## [Data shown]
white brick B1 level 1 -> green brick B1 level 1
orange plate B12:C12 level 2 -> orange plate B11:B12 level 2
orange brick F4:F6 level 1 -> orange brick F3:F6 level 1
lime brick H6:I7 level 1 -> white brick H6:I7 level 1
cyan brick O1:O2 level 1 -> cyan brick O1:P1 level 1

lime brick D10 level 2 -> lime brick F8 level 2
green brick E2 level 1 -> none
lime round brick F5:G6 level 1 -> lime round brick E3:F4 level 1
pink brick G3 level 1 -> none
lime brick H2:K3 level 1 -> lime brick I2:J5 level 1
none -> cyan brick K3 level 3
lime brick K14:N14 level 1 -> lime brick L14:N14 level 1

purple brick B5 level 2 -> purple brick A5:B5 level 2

...

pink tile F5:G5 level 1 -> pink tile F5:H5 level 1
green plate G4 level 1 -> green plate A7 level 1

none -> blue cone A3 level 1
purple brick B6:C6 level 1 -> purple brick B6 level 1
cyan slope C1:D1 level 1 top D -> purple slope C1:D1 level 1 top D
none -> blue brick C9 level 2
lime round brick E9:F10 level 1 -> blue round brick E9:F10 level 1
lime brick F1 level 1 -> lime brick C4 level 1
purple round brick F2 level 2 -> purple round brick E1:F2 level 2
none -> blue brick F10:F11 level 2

==

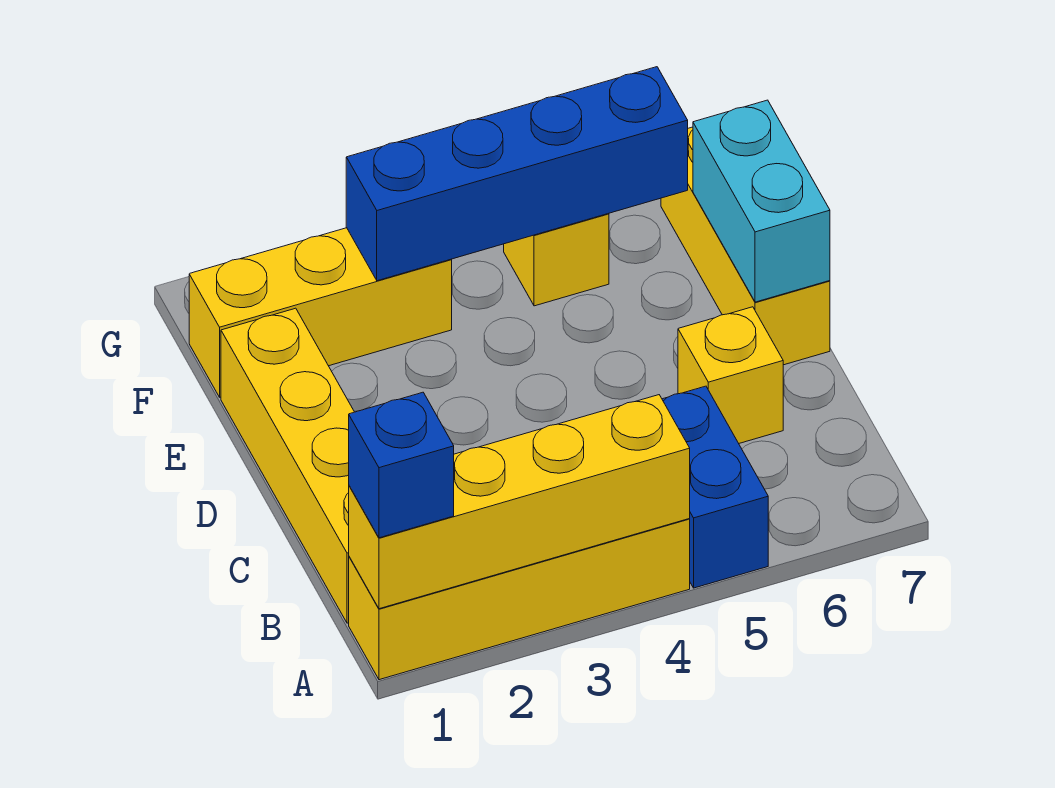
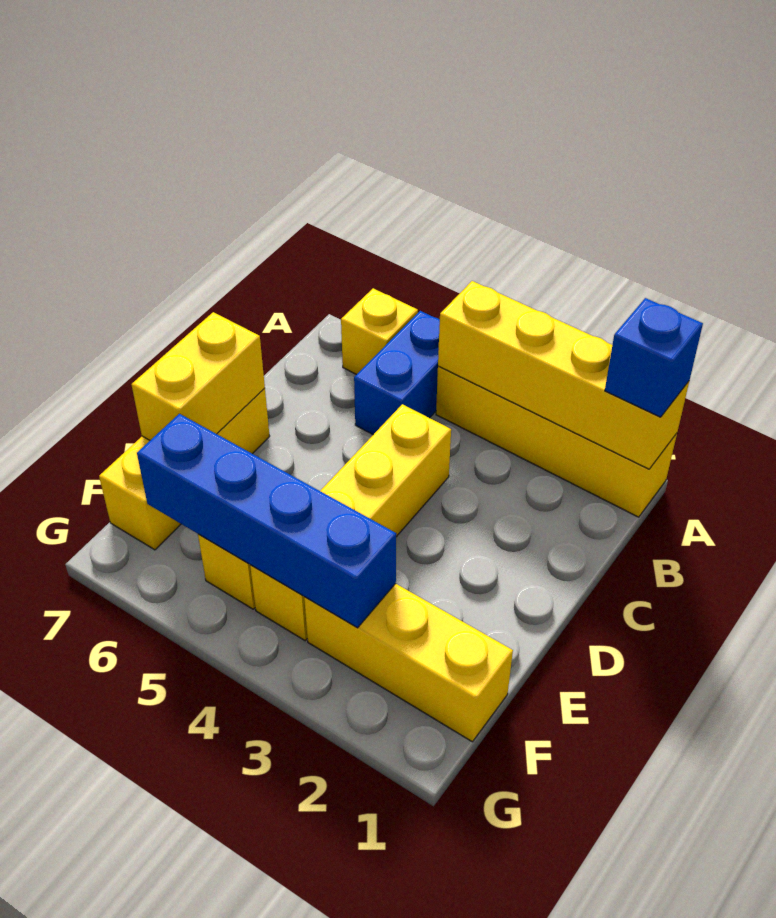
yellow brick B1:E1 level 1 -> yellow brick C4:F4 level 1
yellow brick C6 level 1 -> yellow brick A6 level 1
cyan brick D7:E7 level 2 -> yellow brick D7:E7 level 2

## [What is expected]
Reproduce only the lines above, starting at the line with "none -> cyan brick K3 level 3" and ending at the line with "purple brick B5", exactly as written.

## [Response box]
none -> cyan brick K3 level 3
lime brick K14:N14 level 1 -> lime brick L14:N14 level 1

purple brick B5 level 2 -> purple brick A5:B5 level 2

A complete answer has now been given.